* _Directions for this task_: Set down exactly the entries below, beginning at their first line and ending at the line with "vaporisateur [violet] <595,81,642,228>".

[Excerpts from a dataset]
================================

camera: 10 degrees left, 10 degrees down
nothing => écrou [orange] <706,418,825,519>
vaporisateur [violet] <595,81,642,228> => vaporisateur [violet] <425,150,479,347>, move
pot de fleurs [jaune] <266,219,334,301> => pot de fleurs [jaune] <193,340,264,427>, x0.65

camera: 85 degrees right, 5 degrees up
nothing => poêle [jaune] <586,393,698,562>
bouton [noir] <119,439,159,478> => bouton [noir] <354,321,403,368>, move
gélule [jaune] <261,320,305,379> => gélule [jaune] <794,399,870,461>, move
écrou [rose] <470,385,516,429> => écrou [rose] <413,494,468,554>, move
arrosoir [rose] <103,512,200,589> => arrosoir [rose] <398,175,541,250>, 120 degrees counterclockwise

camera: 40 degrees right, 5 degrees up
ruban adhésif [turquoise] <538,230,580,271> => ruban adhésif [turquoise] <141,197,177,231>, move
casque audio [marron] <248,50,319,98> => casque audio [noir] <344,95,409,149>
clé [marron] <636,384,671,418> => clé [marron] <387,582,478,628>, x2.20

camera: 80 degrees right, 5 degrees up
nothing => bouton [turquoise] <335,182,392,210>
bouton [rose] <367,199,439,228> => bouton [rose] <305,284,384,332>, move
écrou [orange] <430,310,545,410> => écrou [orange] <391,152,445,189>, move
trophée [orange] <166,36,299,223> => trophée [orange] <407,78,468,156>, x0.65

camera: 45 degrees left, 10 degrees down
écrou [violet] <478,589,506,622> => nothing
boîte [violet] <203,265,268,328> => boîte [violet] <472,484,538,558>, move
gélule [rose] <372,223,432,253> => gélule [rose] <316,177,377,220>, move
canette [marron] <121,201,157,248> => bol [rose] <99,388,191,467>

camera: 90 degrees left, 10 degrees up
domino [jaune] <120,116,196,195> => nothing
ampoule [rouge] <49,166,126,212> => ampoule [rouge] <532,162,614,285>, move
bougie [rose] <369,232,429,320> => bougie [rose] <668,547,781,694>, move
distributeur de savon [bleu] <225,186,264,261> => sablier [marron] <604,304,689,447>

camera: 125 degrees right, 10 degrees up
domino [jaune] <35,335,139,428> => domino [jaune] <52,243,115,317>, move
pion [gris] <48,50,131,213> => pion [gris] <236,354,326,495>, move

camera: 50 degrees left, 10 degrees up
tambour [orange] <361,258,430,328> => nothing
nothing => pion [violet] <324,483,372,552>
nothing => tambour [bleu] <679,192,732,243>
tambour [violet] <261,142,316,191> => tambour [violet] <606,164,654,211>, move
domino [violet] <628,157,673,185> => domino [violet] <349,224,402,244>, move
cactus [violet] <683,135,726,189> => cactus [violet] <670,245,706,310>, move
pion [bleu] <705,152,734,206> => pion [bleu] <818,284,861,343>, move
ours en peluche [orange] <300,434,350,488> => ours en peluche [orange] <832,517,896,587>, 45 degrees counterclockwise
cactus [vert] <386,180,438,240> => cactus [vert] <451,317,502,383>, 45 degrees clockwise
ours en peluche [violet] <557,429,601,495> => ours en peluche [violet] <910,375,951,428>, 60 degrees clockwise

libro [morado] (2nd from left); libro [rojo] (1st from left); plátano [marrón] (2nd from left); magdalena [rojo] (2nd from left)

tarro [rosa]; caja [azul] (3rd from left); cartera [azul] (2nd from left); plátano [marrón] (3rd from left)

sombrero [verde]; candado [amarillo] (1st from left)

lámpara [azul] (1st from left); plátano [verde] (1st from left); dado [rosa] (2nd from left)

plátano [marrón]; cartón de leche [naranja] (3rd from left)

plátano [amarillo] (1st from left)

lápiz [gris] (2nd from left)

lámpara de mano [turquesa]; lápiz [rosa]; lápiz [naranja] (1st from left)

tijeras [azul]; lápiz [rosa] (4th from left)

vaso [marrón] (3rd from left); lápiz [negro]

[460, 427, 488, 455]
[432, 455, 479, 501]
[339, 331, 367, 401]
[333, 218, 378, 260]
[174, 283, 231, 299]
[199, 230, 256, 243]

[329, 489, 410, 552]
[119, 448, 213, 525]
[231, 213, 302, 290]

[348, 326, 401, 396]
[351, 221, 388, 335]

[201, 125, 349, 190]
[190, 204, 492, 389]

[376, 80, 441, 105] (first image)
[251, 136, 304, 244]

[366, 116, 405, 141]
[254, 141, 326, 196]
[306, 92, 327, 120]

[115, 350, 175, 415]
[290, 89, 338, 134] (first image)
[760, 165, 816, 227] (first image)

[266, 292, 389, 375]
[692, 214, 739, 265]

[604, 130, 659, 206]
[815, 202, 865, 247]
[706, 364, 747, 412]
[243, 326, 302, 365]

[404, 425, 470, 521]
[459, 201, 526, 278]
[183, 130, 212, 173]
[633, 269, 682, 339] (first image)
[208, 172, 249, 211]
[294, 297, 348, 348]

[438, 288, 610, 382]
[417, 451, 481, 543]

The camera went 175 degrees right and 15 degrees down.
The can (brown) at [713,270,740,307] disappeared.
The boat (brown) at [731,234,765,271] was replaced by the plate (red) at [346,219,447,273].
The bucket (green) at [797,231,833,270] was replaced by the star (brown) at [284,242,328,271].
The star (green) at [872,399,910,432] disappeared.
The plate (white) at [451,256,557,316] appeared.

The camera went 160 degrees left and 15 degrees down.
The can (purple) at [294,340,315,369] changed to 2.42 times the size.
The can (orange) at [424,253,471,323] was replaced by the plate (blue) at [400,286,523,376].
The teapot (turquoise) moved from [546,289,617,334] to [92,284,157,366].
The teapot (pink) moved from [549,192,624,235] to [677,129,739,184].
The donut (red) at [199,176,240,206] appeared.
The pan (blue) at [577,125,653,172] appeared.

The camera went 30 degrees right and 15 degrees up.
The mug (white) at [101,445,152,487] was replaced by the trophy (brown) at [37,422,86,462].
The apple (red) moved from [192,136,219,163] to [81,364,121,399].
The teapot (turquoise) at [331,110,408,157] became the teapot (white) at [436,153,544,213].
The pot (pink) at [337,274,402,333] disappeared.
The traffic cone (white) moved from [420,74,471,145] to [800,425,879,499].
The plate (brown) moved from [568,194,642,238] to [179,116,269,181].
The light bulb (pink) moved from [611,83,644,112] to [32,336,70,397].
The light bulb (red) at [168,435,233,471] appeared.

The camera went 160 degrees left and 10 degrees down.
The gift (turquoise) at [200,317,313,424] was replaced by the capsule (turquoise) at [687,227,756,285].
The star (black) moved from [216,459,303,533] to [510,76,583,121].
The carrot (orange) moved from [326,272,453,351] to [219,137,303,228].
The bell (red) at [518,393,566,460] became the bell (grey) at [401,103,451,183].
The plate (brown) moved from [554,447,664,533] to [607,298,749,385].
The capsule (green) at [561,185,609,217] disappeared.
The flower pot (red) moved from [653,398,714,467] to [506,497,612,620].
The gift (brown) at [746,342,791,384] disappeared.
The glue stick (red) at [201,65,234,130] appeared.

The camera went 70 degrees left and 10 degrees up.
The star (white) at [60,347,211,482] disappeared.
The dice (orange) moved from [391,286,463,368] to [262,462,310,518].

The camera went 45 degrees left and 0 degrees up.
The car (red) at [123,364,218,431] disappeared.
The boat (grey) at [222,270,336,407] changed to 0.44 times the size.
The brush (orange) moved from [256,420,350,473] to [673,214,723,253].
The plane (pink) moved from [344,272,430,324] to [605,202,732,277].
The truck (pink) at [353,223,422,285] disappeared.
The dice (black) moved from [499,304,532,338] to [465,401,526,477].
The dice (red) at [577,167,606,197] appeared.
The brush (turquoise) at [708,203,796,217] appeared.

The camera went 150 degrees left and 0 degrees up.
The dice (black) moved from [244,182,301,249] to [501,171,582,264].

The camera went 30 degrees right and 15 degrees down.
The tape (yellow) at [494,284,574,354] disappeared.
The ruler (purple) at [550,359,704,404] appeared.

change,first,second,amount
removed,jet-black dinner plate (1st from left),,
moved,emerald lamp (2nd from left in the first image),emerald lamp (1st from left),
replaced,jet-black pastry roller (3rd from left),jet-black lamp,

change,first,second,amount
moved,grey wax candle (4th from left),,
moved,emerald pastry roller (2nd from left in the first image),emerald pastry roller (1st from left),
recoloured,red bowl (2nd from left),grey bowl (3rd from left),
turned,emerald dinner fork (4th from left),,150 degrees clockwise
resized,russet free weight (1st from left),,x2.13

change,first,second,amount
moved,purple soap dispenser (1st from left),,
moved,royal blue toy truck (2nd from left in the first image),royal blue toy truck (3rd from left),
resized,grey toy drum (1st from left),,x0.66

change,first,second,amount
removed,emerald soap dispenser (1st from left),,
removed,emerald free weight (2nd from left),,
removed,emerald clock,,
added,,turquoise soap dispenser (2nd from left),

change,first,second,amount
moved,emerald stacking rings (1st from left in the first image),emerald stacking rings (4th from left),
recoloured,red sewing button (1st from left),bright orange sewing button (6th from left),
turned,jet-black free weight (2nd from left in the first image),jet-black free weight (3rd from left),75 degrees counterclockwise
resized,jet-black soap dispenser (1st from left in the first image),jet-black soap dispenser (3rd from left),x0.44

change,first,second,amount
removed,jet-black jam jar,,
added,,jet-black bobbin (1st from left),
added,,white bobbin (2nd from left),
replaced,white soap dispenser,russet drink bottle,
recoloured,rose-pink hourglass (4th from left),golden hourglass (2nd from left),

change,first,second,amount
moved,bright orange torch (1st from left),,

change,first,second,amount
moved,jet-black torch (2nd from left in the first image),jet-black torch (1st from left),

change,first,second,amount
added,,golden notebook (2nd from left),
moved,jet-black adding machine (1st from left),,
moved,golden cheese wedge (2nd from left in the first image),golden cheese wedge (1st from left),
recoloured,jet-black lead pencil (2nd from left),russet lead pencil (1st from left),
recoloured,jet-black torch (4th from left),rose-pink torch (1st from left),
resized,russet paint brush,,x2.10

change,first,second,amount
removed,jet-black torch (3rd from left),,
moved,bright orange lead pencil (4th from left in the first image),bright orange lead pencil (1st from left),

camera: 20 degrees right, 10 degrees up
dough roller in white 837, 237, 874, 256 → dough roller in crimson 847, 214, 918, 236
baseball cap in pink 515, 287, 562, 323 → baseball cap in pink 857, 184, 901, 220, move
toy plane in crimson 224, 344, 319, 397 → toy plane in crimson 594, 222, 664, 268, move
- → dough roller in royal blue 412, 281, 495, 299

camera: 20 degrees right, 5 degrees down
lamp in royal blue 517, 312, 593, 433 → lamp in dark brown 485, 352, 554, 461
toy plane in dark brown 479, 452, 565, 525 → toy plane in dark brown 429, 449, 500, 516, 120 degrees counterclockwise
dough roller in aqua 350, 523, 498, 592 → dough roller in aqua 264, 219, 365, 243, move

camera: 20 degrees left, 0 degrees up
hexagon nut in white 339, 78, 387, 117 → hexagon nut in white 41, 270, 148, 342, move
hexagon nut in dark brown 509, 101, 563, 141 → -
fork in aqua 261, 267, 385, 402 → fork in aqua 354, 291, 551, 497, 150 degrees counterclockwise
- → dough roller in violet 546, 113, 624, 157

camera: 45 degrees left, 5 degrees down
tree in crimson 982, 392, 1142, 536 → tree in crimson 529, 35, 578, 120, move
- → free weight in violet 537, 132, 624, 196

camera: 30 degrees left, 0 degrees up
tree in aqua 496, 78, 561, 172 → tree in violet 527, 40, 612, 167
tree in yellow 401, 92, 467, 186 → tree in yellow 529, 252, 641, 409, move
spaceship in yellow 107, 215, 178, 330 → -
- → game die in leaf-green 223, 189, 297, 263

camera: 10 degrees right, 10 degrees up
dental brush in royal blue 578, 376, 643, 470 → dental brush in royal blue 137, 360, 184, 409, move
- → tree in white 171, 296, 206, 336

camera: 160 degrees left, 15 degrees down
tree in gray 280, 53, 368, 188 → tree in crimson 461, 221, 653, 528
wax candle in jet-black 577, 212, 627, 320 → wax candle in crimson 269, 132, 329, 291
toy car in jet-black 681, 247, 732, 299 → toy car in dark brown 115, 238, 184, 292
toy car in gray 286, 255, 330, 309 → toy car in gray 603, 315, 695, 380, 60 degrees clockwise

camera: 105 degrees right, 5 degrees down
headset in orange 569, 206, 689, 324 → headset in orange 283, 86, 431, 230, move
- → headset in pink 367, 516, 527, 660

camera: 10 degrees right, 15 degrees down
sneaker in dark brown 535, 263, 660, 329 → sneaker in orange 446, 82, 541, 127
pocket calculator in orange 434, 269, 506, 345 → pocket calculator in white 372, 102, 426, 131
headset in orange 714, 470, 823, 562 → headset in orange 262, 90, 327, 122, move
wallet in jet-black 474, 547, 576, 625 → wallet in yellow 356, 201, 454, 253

================================

* _Solution to the exercise_:
camera: 10 degrees left, 10 degrees down
nothing => écrou [orange] <706,418,825,519>
vaporisateur [violet] <595,81,642,228> => vaporisateur [violet] <425,150,479,347>, move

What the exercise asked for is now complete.